### Listed entries

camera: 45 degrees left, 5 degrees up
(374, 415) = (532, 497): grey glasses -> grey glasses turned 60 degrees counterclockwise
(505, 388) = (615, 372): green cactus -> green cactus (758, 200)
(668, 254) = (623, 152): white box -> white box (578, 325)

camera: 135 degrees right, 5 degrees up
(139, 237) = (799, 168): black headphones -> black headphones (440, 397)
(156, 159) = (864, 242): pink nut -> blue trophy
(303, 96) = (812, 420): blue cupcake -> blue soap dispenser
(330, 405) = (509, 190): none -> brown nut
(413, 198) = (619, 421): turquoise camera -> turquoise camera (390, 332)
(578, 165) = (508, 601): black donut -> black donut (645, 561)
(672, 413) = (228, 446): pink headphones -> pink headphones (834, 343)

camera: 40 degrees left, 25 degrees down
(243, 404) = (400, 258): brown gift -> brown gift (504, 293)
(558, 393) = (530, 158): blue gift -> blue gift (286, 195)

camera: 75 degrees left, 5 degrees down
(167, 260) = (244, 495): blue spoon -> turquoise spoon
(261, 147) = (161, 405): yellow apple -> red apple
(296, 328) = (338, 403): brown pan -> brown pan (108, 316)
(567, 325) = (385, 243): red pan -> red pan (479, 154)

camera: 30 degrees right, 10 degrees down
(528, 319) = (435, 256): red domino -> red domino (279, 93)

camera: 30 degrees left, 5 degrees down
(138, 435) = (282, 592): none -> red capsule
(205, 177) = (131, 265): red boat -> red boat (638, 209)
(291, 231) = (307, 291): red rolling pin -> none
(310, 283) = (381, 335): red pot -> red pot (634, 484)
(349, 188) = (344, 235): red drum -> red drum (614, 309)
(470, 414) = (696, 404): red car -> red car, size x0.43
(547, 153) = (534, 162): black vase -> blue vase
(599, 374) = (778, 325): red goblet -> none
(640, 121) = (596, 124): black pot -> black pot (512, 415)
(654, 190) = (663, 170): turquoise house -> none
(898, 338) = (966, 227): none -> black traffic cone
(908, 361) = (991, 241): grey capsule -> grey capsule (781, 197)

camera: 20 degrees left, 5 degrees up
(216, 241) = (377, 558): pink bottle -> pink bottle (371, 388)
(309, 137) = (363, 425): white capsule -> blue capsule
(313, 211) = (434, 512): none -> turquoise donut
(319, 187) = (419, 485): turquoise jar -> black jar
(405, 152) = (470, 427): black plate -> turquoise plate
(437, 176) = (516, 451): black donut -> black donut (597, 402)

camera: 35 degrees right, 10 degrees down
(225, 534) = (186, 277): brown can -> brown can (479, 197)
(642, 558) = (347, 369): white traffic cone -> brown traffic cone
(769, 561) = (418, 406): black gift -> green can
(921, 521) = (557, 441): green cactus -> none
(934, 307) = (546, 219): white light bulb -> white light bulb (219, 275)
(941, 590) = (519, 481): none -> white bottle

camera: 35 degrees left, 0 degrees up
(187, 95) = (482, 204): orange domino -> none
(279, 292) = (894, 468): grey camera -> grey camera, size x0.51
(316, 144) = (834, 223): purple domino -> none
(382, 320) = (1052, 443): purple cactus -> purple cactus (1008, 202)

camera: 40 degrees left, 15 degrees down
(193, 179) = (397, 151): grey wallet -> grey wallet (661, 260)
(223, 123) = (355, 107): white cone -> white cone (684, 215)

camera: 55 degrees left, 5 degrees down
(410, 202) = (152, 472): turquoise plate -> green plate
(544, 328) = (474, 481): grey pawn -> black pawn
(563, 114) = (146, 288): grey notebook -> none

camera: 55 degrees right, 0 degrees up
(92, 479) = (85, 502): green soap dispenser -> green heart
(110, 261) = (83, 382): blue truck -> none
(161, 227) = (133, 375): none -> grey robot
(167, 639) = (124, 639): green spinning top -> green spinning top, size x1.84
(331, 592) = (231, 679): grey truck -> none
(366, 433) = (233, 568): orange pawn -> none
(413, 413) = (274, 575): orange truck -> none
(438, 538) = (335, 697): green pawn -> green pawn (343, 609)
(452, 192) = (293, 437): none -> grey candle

### Goal of the exercise
Your response should be the count of lines in the material above that contain "down", with nothing added.

### Answer area
7